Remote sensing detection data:

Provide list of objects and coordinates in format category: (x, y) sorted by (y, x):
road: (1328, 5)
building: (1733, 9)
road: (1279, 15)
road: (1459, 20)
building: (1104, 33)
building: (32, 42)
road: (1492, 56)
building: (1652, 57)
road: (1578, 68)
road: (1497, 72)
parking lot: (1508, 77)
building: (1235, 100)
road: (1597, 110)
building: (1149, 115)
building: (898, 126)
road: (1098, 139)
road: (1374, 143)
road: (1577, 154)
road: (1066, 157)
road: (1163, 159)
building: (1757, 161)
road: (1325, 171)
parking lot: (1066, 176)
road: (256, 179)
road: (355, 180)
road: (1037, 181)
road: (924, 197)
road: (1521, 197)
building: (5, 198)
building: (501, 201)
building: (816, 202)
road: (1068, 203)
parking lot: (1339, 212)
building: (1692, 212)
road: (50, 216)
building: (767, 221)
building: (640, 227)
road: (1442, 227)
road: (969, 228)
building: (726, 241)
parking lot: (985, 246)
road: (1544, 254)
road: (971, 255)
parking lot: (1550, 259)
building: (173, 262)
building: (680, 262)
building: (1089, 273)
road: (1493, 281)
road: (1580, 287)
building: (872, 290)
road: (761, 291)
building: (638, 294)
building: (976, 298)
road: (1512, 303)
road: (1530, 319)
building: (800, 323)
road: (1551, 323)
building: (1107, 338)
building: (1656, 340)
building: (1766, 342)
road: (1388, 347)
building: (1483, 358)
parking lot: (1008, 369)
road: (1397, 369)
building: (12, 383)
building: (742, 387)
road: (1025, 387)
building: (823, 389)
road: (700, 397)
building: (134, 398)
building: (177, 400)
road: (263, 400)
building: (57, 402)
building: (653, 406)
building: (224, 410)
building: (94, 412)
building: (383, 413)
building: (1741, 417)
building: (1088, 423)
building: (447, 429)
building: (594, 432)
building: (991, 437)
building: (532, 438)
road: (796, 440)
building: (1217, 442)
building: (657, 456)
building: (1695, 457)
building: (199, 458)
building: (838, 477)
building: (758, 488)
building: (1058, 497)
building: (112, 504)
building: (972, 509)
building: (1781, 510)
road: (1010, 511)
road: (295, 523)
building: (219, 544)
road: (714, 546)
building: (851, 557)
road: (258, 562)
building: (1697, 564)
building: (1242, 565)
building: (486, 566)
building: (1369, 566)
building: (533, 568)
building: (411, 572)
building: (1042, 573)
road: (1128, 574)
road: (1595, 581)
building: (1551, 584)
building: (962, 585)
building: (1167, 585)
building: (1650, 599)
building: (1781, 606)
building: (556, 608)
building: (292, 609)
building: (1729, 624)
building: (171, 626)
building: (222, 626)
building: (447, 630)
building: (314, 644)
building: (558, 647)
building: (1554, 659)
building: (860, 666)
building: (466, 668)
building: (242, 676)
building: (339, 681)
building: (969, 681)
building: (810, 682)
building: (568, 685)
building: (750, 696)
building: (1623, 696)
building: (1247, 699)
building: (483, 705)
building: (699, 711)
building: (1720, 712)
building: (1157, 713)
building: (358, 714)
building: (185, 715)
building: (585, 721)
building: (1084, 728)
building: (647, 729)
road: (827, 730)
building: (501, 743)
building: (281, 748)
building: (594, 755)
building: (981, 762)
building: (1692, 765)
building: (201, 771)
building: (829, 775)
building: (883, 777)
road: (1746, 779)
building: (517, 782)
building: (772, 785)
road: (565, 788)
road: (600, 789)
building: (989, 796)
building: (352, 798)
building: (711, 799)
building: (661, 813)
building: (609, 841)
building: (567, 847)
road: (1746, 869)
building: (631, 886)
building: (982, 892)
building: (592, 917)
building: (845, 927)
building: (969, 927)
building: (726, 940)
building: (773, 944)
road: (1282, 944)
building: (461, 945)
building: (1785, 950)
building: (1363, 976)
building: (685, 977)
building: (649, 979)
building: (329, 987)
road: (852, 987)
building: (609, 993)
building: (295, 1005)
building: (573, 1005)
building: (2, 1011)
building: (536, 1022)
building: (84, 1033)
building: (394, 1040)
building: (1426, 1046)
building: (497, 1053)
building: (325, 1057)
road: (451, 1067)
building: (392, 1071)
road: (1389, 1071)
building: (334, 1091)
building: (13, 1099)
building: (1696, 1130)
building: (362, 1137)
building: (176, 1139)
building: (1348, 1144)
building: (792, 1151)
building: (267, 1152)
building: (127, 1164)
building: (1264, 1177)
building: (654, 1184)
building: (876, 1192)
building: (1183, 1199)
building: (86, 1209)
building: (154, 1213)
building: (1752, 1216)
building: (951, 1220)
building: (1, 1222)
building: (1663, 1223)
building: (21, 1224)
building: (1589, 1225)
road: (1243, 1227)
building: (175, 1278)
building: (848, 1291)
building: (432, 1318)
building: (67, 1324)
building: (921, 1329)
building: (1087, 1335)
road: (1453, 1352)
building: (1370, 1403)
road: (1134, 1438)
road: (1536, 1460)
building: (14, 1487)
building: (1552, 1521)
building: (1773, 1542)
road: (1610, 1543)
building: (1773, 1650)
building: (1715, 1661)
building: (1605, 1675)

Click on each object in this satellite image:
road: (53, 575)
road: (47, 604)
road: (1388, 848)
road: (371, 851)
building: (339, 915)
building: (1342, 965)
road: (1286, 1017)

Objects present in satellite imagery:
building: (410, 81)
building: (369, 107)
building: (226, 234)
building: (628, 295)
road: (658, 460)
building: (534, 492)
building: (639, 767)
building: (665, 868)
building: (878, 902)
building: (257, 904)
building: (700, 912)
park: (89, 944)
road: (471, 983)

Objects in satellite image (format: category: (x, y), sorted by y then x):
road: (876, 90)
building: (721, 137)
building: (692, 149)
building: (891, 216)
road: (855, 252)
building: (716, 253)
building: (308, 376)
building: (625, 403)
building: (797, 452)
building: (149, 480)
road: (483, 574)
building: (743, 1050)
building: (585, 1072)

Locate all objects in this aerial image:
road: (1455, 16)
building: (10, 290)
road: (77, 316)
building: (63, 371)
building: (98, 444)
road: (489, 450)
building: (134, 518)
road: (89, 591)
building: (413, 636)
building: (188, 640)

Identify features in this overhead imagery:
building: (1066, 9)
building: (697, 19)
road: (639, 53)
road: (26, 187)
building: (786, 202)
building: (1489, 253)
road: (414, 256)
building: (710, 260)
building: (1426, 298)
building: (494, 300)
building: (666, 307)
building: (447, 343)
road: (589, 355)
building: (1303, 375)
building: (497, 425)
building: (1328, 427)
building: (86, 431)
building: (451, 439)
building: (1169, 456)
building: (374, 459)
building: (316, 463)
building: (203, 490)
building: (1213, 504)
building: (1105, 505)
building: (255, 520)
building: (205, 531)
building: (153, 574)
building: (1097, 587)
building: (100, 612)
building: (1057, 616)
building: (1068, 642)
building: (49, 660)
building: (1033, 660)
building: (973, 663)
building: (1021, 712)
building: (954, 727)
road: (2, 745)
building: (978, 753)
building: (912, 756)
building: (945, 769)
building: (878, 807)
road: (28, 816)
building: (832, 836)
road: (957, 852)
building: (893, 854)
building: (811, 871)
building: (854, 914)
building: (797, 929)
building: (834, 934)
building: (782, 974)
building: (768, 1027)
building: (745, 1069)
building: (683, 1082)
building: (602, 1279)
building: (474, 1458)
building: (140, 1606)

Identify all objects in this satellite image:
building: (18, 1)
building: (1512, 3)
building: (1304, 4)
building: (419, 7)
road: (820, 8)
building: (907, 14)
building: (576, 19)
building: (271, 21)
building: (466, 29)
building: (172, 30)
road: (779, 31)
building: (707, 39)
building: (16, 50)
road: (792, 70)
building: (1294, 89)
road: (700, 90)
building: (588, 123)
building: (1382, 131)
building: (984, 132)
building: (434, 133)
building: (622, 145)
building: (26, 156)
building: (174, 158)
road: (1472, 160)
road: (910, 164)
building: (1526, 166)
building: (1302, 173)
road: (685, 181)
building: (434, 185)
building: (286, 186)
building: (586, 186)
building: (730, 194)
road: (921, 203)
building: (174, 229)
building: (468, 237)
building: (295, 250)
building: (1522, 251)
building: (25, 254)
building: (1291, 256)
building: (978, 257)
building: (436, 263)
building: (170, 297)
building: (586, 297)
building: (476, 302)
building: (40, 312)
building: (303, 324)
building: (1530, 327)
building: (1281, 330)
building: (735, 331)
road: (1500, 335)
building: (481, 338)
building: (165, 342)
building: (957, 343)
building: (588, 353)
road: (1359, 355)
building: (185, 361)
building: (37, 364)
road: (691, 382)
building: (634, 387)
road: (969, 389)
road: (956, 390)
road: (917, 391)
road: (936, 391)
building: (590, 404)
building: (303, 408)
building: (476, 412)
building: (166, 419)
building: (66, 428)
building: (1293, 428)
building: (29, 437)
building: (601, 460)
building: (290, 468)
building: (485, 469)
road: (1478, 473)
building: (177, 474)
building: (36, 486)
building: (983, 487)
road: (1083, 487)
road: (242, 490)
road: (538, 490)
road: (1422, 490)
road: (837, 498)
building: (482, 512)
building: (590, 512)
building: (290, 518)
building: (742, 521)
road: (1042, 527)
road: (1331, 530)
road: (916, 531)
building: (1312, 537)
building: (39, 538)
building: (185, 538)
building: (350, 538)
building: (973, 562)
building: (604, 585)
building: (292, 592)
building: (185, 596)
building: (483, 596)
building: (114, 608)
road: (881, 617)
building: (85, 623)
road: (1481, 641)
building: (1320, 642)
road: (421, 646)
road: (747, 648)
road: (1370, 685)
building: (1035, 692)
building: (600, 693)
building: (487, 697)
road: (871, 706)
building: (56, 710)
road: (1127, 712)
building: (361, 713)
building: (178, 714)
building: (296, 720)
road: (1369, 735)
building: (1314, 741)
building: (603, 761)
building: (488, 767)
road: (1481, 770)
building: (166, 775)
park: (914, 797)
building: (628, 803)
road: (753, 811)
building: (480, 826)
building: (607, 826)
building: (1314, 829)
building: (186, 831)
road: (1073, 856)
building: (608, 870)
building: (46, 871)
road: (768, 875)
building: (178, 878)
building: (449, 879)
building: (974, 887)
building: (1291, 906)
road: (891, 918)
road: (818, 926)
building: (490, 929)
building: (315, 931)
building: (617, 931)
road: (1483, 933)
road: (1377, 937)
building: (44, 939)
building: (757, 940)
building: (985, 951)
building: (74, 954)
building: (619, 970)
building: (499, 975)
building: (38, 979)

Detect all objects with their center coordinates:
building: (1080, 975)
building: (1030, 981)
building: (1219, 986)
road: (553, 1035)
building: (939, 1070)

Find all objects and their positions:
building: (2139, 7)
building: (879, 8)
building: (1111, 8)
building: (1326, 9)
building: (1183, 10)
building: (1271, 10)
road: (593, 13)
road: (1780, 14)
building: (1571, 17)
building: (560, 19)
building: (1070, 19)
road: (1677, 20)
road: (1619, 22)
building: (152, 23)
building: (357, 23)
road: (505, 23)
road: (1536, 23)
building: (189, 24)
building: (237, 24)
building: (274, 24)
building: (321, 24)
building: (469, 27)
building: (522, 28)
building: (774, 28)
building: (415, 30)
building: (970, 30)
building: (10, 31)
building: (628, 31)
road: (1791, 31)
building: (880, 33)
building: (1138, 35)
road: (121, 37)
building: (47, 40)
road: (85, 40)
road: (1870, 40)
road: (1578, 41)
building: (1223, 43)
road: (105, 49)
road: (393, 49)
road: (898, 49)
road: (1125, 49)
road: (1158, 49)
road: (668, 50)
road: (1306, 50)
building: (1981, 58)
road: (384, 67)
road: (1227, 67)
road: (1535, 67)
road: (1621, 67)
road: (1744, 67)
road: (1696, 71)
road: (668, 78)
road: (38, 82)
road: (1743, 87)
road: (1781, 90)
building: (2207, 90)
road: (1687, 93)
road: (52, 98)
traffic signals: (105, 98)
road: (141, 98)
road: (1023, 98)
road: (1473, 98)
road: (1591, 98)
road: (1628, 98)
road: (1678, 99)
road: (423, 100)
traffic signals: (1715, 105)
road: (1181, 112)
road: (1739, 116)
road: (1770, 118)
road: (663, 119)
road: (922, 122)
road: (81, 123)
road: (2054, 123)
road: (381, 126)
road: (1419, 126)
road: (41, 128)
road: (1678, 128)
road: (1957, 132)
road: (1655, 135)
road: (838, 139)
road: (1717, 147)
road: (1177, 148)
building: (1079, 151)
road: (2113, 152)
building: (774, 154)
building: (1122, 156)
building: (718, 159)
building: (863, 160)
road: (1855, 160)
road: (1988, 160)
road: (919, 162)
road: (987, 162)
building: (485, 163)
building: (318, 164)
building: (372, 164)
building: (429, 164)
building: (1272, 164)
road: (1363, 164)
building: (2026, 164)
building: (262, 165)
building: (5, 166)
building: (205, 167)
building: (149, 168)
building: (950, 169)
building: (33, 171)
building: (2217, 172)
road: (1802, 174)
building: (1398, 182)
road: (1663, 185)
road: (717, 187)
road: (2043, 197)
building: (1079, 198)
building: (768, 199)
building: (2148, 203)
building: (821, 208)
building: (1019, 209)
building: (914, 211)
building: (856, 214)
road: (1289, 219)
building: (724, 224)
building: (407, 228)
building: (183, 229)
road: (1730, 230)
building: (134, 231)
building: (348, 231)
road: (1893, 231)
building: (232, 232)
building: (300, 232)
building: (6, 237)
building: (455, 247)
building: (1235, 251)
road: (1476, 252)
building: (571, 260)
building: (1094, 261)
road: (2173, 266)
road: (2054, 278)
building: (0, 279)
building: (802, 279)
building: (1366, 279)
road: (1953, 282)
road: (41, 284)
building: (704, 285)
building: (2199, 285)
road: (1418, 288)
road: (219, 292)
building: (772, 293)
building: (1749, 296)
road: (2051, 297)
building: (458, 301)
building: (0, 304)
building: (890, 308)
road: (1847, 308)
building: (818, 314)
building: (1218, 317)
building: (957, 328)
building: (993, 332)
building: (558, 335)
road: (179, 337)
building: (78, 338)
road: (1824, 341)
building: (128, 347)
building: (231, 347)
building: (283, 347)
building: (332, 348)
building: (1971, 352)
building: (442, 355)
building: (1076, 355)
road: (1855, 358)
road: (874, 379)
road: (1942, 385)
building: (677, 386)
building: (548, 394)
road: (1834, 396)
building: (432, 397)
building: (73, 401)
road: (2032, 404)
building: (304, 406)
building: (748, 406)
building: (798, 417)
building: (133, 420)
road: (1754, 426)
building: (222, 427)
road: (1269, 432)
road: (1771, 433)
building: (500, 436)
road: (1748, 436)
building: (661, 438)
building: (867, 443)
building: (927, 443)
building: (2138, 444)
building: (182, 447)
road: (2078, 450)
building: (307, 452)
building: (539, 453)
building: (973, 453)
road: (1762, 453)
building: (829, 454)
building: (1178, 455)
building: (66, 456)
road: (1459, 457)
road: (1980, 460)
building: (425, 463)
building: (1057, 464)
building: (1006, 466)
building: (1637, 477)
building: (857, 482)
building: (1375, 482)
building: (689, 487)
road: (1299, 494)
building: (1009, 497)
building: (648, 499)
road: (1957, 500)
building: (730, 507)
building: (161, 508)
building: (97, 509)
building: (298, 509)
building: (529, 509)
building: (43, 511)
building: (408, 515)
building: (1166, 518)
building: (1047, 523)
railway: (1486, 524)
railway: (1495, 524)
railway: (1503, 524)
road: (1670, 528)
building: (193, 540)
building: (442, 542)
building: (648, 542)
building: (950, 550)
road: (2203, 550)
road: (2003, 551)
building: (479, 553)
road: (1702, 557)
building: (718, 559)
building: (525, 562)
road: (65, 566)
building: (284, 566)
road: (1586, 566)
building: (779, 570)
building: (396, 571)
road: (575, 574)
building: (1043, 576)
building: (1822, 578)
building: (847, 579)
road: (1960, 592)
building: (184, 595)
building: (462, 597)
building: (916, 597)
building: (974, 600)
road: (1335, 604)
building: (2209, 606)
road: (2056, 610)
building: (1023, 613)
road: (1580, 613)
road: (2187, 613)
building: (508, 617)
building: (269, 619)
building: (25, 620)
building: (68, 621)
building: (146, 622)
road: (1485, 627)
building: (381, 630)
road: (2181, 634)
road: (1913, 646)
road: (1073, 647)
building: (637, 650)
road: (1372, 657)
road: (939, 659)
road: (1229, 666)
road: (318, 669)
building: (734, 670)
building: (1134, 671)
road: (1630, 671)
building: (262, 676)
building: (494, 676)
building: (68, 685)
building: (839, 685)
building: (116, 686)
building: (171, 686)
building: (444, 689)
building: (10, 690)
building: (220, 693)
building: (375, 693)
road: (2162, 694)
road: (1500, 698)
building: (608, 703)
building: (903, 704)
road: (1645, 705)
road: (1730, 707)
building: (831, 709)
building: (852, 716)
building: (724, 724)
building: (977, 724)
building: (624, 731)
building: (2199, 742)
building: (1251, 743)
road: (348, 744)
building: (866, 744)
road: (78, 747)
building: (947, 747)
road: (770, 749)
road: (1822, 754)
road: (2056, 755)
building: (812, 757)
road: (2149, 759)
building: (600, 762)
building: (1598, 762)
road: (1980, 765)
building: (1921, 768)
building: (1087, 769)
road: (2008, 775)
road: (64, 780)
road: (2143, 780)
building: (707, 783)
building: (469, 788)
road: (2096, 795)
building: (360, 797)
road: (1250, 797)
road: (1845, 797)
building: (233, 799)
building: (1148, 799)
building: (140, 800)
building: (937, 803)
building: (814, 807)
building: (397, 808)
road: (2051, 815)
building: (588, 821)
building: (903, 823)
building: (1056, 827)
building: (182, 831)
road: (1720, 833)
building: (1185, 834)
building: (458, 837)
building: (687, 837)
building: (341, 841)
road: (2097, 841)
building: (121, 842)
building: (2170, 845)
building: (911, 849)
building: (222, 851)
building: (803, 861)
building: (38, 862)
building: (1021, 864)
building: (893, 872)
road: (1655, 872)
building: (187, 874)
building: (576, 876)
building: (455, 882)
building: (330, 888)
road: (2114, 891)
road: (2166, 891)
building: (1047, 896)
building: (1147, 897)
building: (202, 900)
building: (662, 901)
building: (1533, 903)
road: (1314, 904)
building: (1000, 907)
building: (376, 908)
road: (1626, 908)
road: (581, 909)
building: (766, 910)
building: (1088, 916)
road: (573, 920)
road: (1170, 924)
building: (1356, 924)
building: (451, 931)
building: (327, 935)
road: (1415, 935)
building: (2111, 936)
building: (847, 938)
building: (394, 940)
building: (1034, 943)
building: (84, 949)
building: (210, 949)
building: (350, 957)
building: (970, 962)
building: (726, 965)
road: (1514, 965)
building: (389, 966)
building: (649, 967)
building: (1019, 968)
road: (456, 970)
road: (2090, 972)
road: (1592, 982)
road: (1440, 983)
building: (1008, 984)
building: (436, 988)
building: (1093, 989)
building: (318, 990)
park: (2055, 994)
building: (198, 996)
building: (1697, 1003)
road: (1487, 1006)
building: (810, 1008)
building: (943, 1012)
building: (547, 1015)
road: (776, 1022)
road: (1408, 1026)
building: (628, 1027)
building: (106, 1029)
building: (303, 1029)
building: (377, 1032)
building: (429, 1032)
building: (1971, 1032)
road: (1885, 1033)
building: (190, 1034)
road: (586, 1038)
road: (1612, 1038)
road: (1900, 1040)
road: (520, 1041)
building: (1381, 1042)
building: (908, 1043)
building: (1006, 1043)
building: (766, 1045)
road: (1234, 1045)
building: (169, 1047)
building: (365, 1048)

**BRIEF**: Go through the records and count every line with the word "satellite"; the answer is the number alone.

**FINISHED EXERCISE**: 4